**Task**
Exclude pictures; retype the lines below from the line containing "(411, 135) = (414, 122): blue" through the end of the records, both ends kept.

**Information**

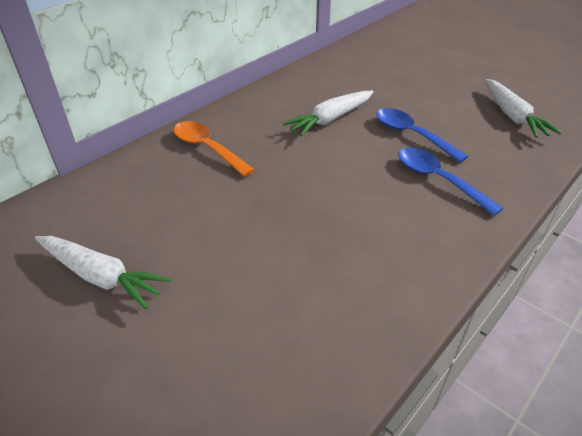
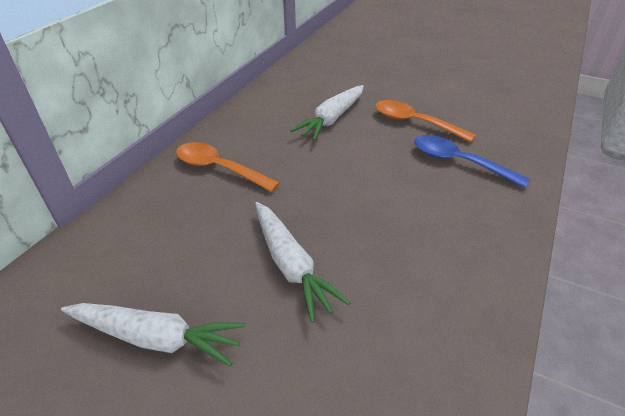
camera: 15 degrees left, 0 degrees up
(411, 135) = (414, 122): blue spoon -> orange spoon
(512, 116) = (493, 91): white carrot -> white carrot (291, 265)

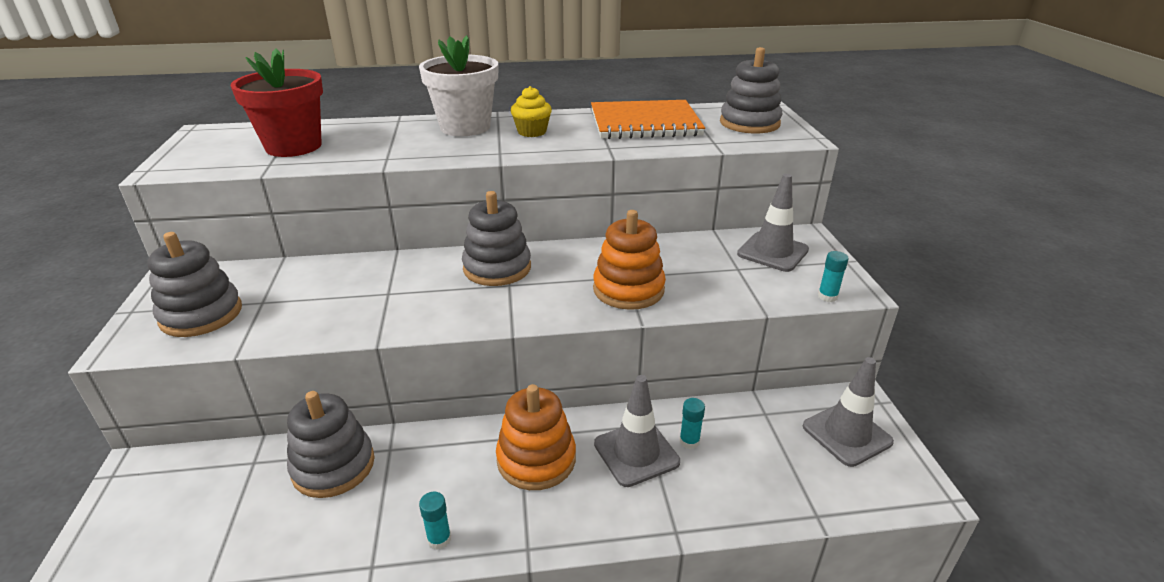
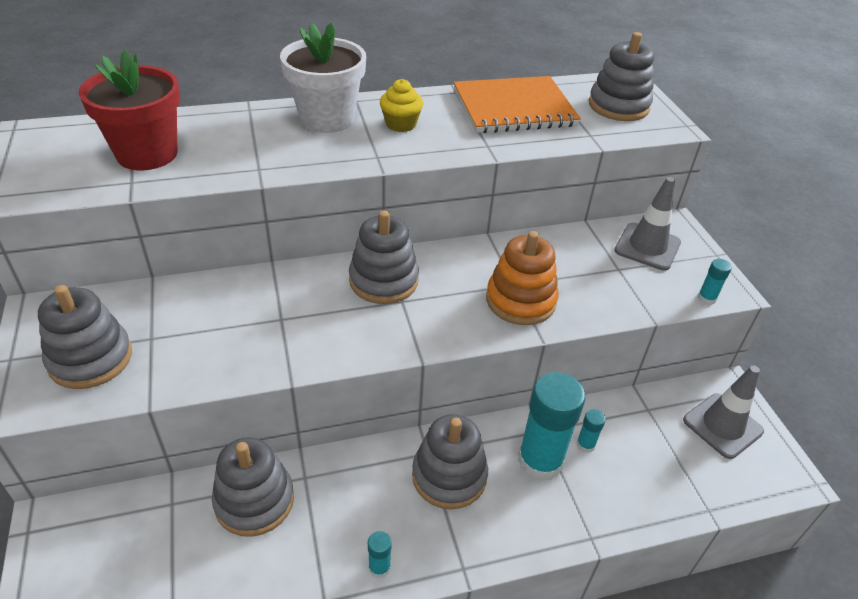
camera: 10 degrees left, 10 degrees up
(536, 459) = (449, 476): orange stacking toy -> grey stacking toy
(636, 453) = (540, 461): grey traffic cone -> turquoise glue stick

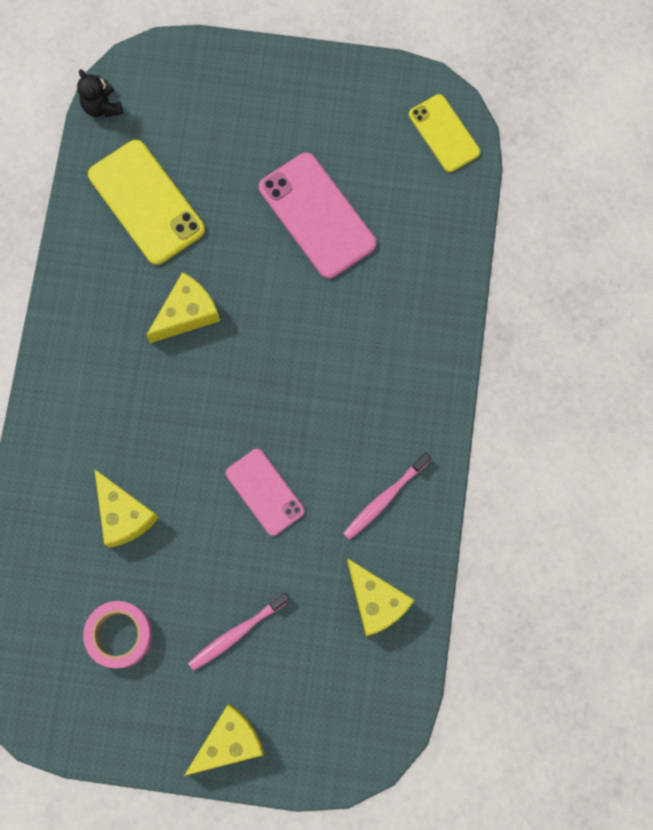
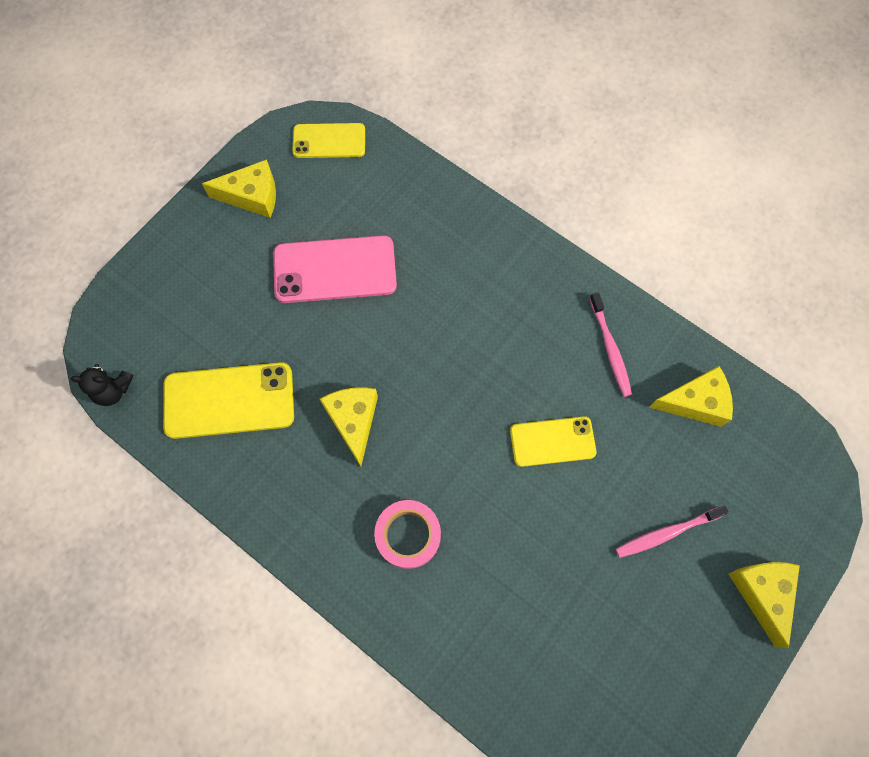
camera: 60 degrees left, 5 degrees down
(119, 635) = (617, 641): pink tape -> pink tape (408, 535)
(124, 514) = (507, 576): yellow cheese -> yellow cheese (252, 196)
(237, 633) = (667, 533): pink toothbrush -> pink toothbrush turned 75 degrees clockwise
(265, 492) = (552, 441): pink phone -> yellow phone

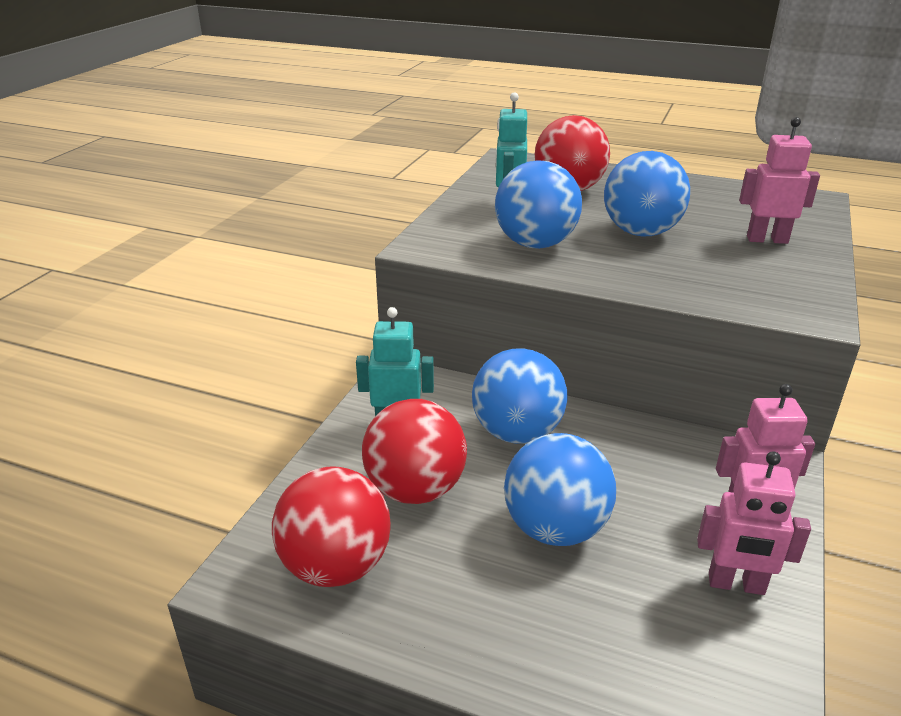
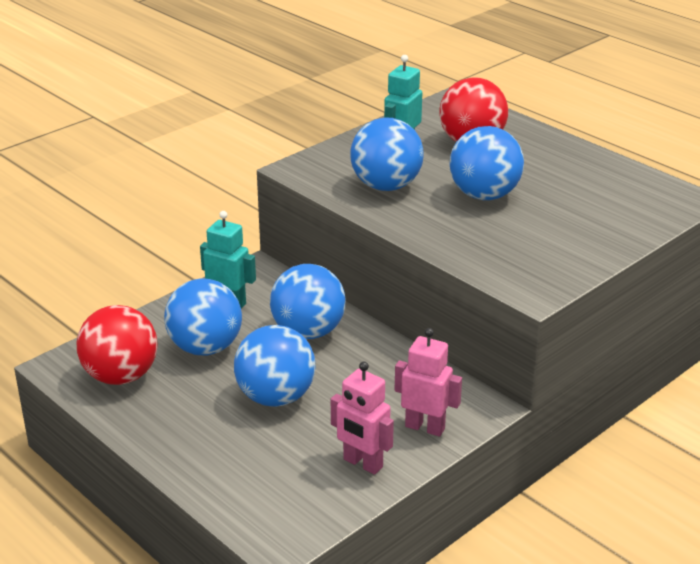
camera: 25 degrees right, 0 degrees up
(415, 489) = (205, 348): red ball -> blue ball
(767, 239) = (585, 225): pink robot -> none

**Answer area**
(411, 135) = (414, 122): blue spoon -> orange spoon
(512, 116) = (493, 91): white carrot -> white carrot (291, 265)

camera: 10 degrees left, 10 degrees up
(536, 459) = (449, 476): orange stacking toy -> grey stacking toy
(636, 453) = (540, 461): grey traffic cone -> turquoise glue stick

camera: 60 degrees left, 5 degrees down
(119, 635) = (617, 641): pink tape -> pink tape (408, 535)
(124, 514) = (507, 576): yellow cheese -> yellow cheese (252, 196)
(237, 633) = (667, 533): pink toothbrush -> pink toothbrush turned 75 degrees clockwise
(265, 492) = (552, 441): pink phone -> yellow phone

camera: 25 degrees right, 0 degrees up
(415, 489) = (205, 348): red ball -> blue ball
(767, 239) = (585, 225): pink robot -> none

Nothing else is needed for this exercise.